**Source information**
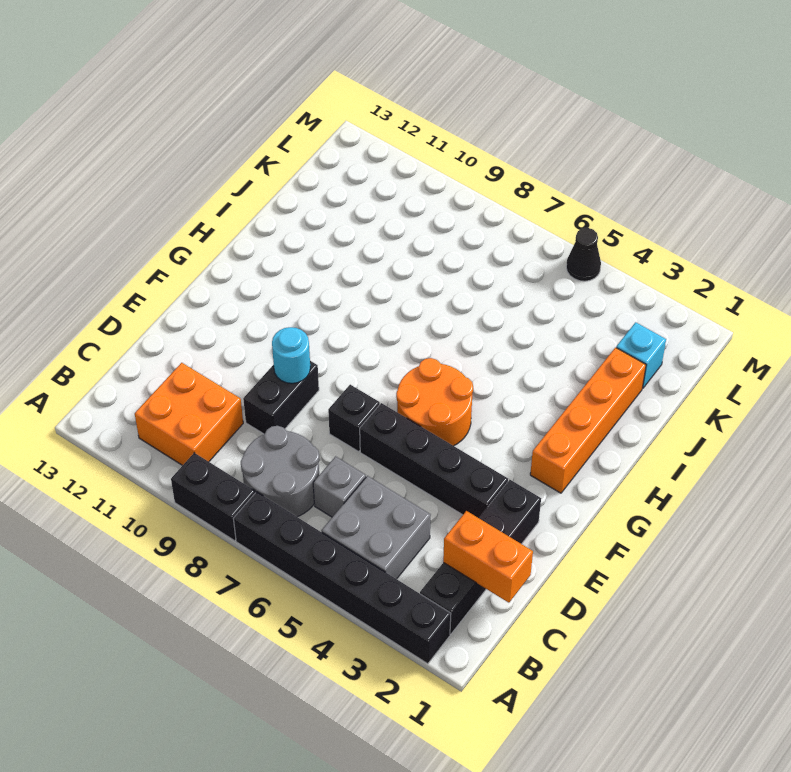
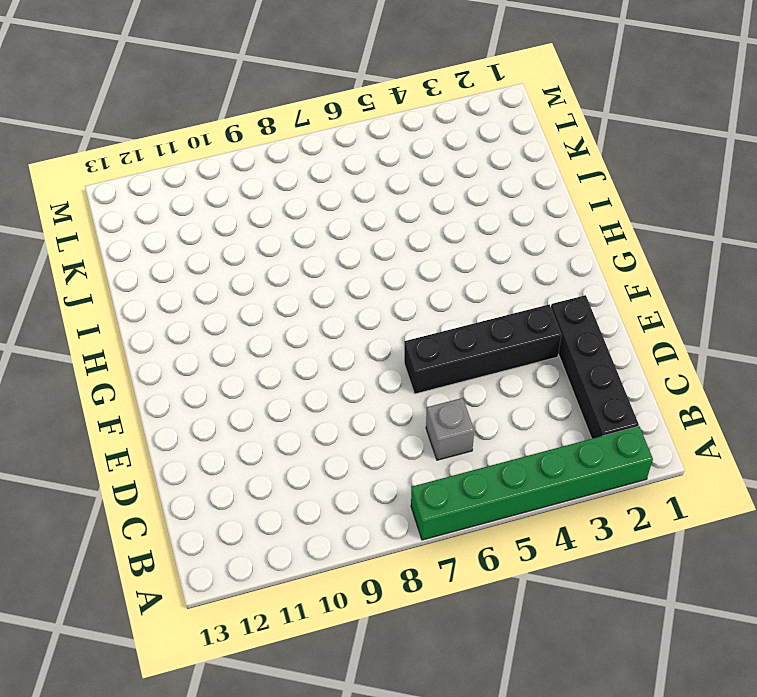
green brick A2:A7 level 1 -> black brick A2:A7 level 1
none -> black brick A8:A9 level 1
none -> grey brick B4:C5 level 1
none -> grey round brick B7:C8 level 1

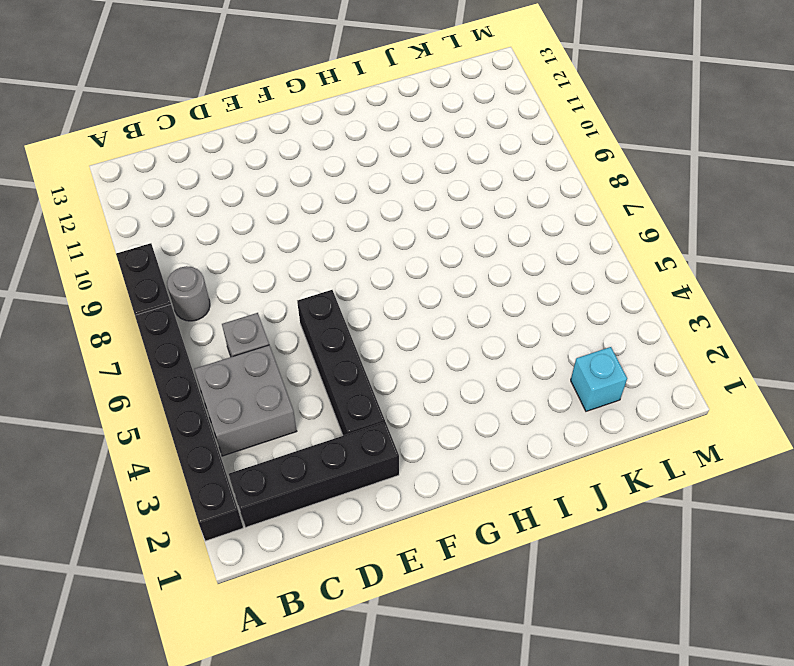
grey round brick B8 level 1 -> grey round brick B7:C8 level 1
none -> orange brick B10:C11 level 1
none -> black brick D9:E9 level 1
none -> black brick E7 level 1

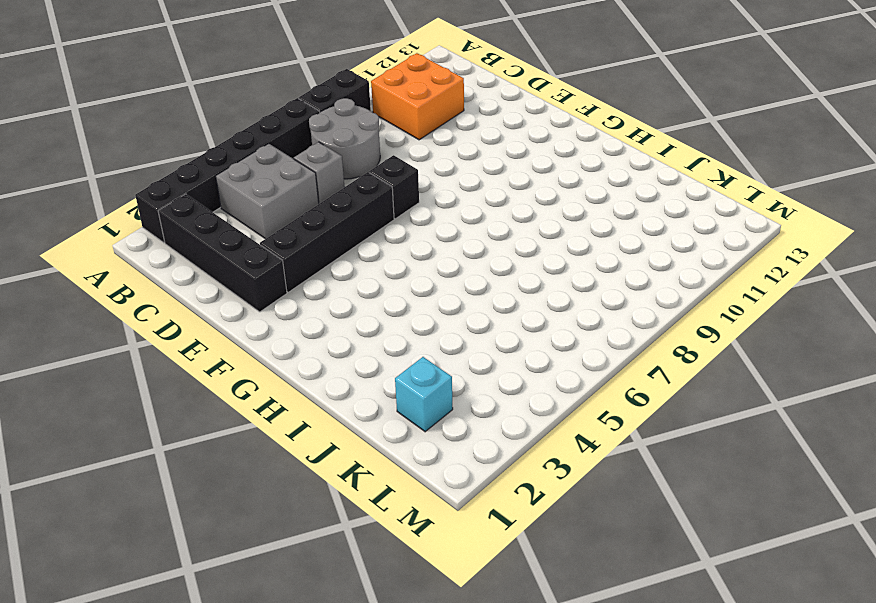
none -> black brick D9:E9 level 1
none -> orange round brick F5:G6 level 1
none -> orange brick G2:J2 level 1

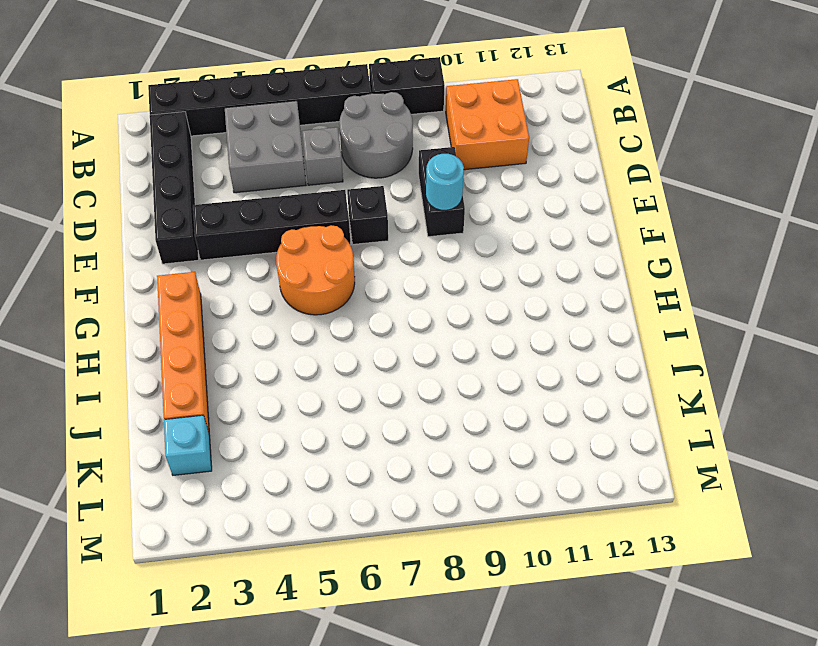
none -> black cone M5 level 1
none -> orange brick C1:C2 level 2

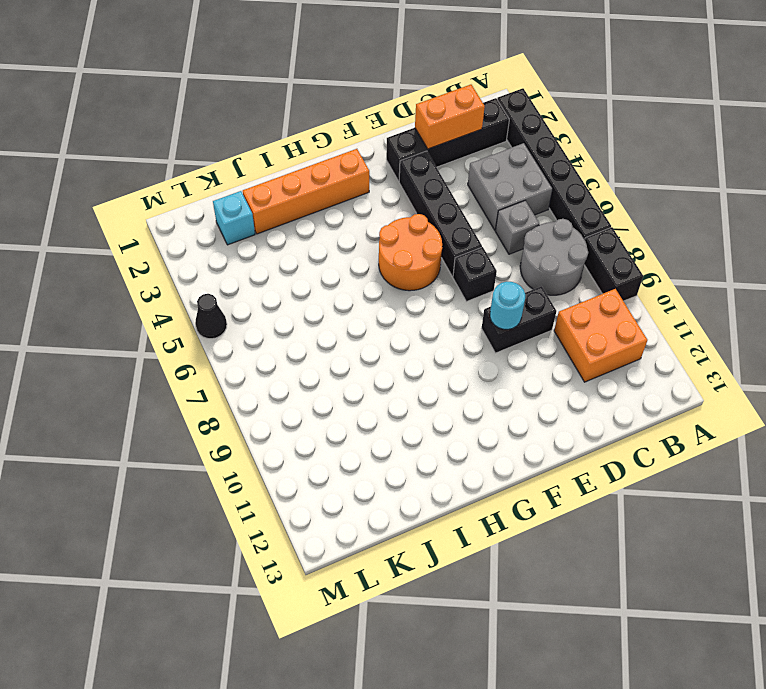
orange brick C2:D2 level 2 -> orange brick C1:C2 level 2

* * *

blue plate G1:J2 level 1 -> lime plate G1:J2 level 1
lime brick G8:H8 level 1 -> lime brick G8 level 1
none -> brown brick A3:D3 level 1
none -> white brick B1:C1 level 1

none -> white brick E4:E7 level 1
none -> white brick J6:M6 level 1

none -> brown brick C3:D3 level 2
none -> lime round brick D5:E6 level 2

**What you should do**
Word for word, write out the lines above running from the one with "none -> grey brick B4:C5 level 1" up to and including the one with "orange brick C2:D2". Drop any picture.

**Solution**
none -> grey brick B4:C5 level 1
none -> grey round brick B7:C8 level 1

grey round brick B8 level 1 -> grey round brick B7:C8 level 1
none -> orange brick B10:C11 level 1
none -> black brick D9:E9 level 1
none -> black brick E7 level 1

none -> black brick D9:E9 level 1
none -> orange round brick F5:G6 level 1
none -> orange brick G2:J2 level 1

none -> black cone M5 level 1
none -> orange brick C1:C2 level 2

orange brick C2:D2 level 2 -> orange brick C1:C2 level 2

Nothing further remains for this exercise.